• **Exercise data**
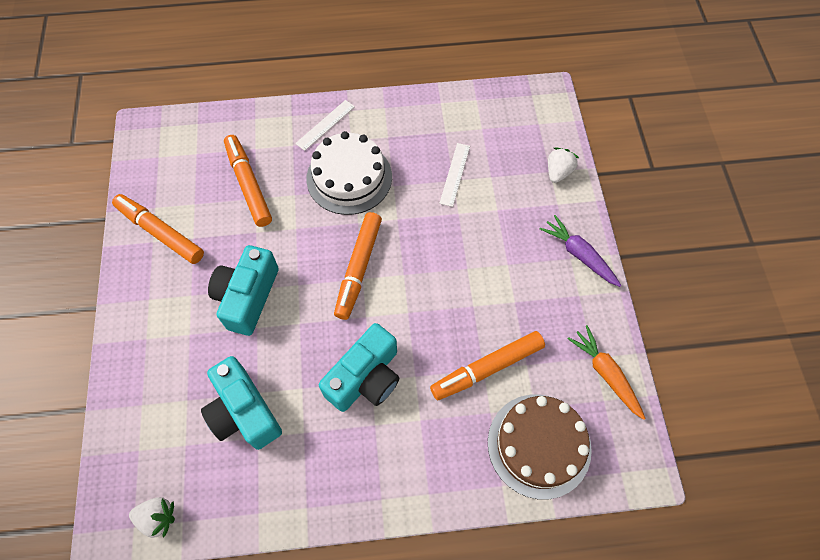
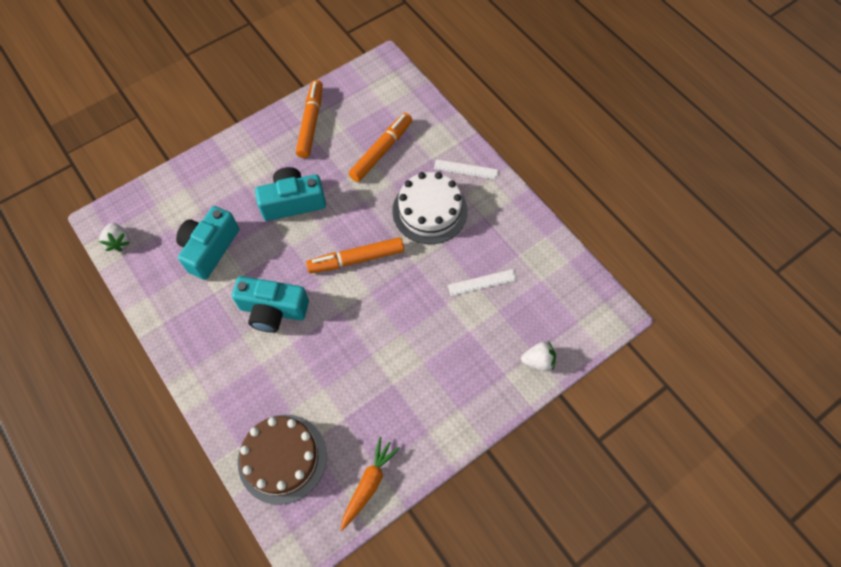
camera: 60 degrees right, 0 degrees up
(487, 368) = (325, 390): orange marker -> none
(579, 255) = (466, 414): purple carrot -> none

• **Exercise prompt**
Exactly as written above, print every line of the data but not its pictures.

• **Task answer**
camera: 60 degrees right, 0 degrees up
(487, 368) = (325, 390): orange marker -> none
(579, 255) = (466, 414): purple carrot -> none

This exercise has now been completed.